=== EXERCISE INPUT ===

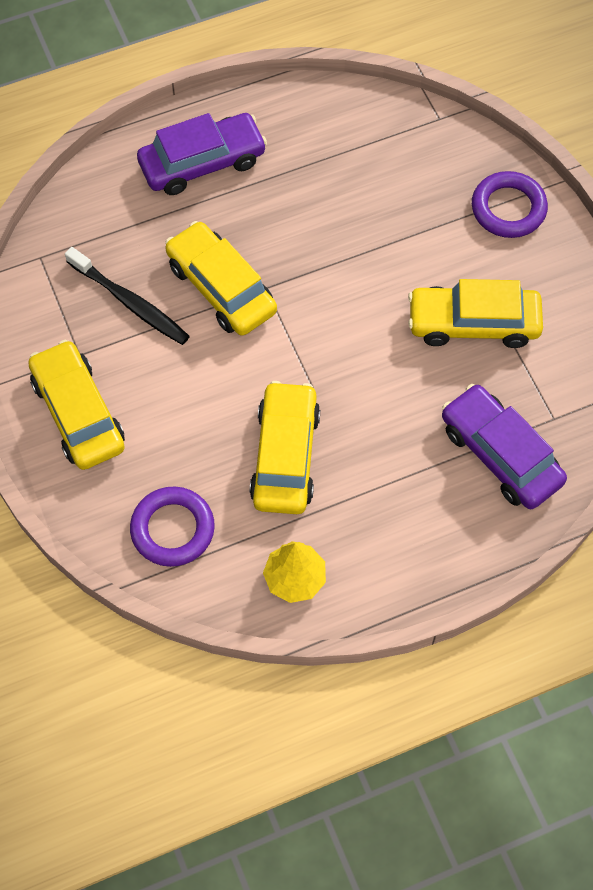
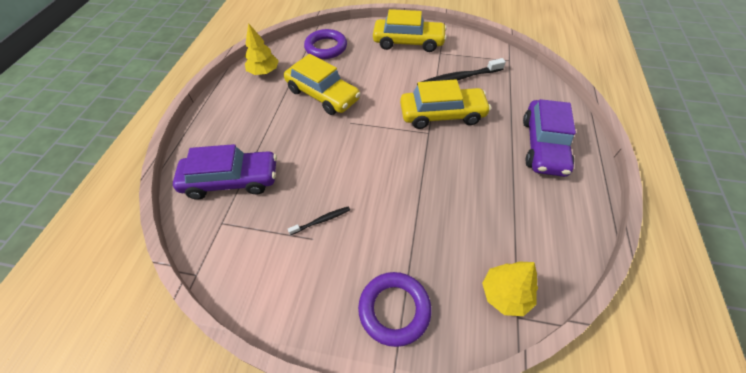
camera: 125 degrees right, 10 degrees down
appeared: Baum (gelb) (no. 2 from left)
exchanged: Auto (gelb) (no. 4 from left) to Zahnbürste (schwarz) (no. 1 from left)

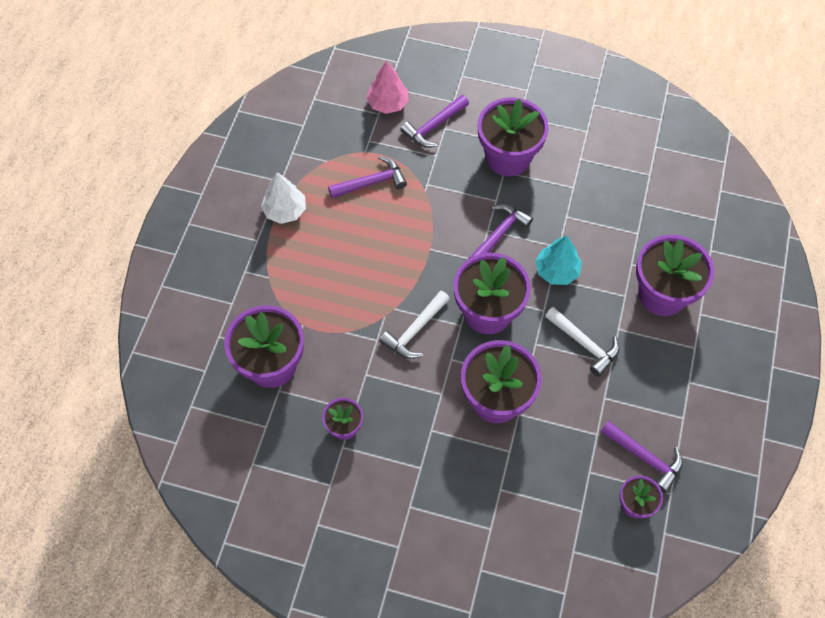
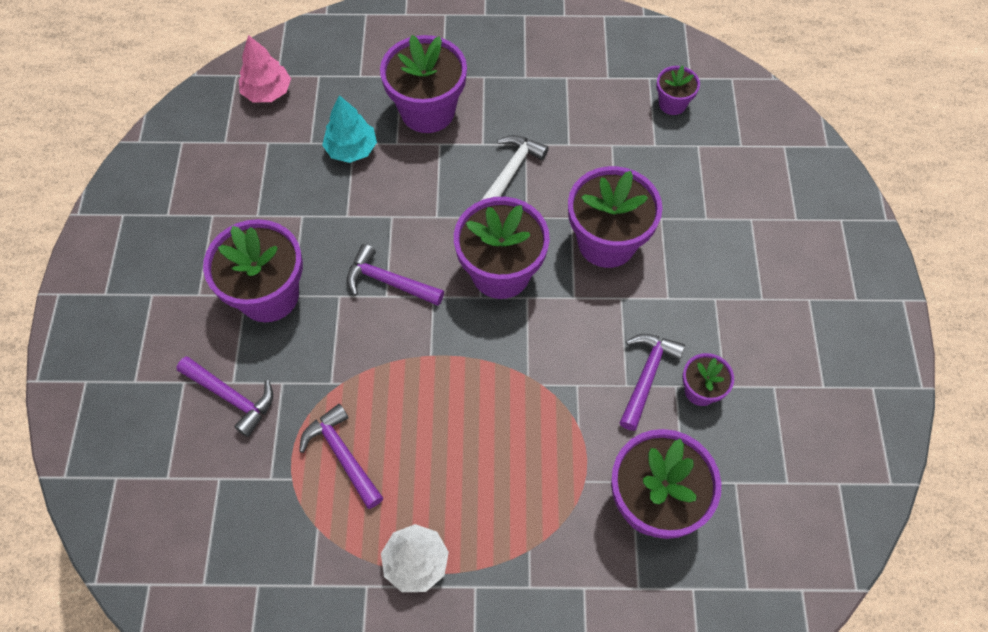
camera: 105 degrees left, 0 degrees up
missing: Hammer (weiß) (no. 1 from left)
relocated: Baum (rosa); Baum (türkis); Hammer (lila) (no. 4 from left)

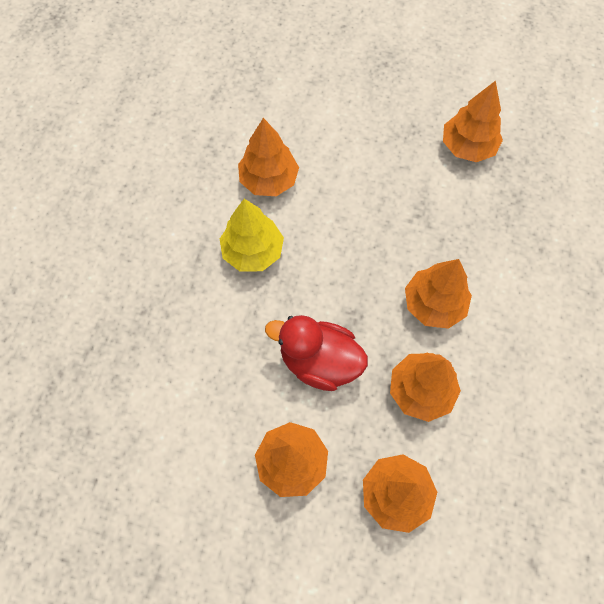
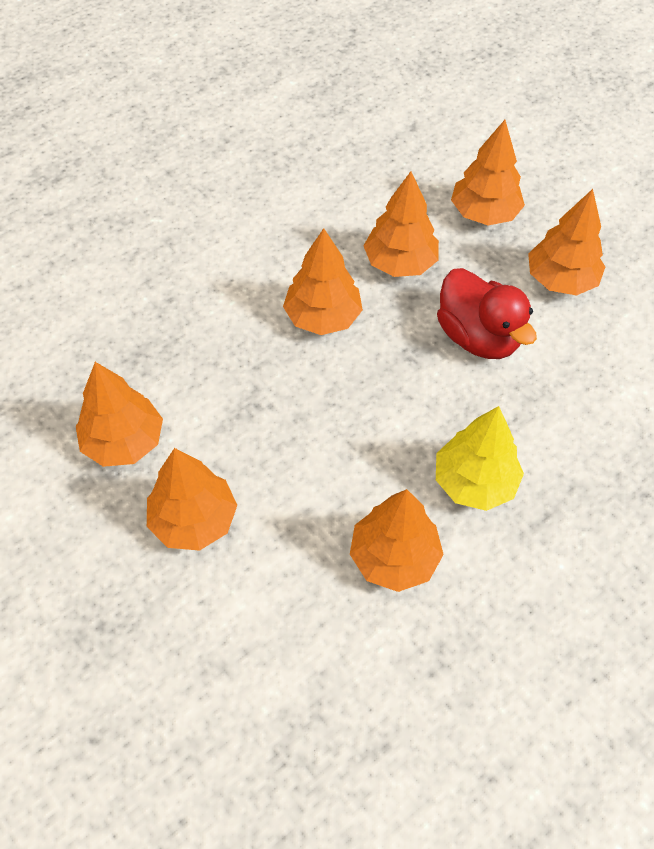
camera: 145 degrees left, 10 degrees down
appeared: Baum (orange) (no. 2 from left)

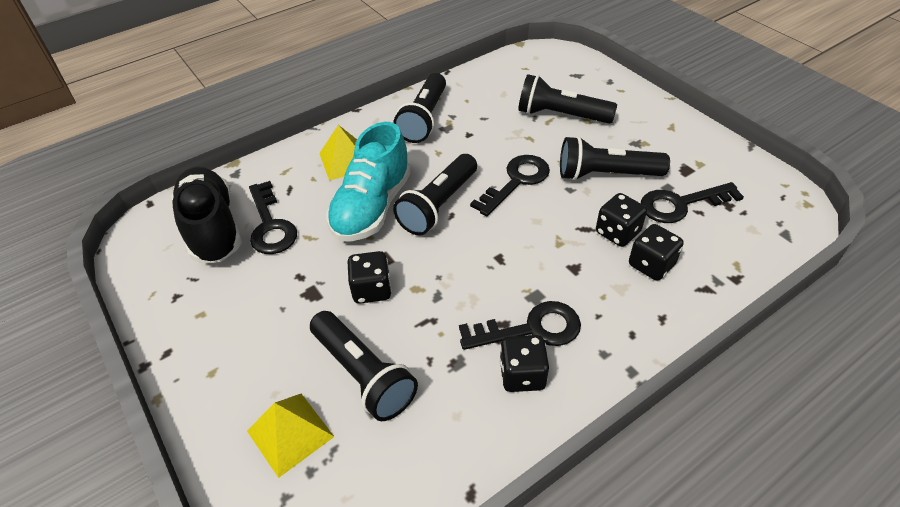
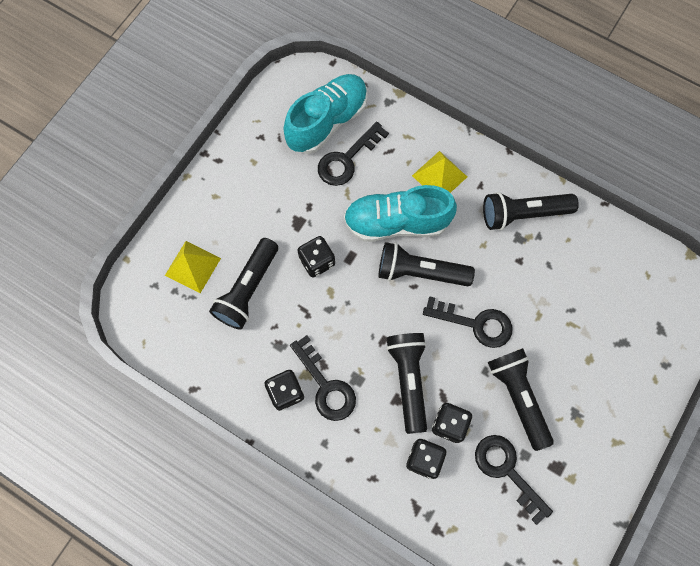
camera: 65 degrees right, 25 degrees up
relocated: Taschenlampe (schwarz) (no. 4 from left in the first image) to Taschenlampe (schwarz) (no. 2 from left)
colour: Schuh (schwarz) to Schuh (türkis) (no. 1 from left)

===

* [TRY IT]
Output the records above exactly, omitting the pictures.

* [COMPLETED EXERCISE]
camera: 125 degrees right, 10 degrees down
appeared: Baum (gelb) (no. 2 from left)
exchanged: Auto (gelb) (no. 4 from left) to Zahnbürste (schwarz) (no. 1 from left)

camera: 105 degrees left, 0 degrees up
missing: Hammer (weiß) (no. 1 from left)
relocated: Baum (rosa); Baum (türkis); Hammer (lila) (no. 4 from left)

camera: 145 degrees left, 10 degrees down
appeared: Baum (orange) (no. 2 from left)

camera: 65 degrees right, 25 degrees up
relocated: Taschenlampe (schwarz) (no. 4 from left in the first image) to Taschenlampe (schwarz) (no. 2 from left)
colour: Schuh (schwarz) to Schuh (türkis) (no. 1 from left)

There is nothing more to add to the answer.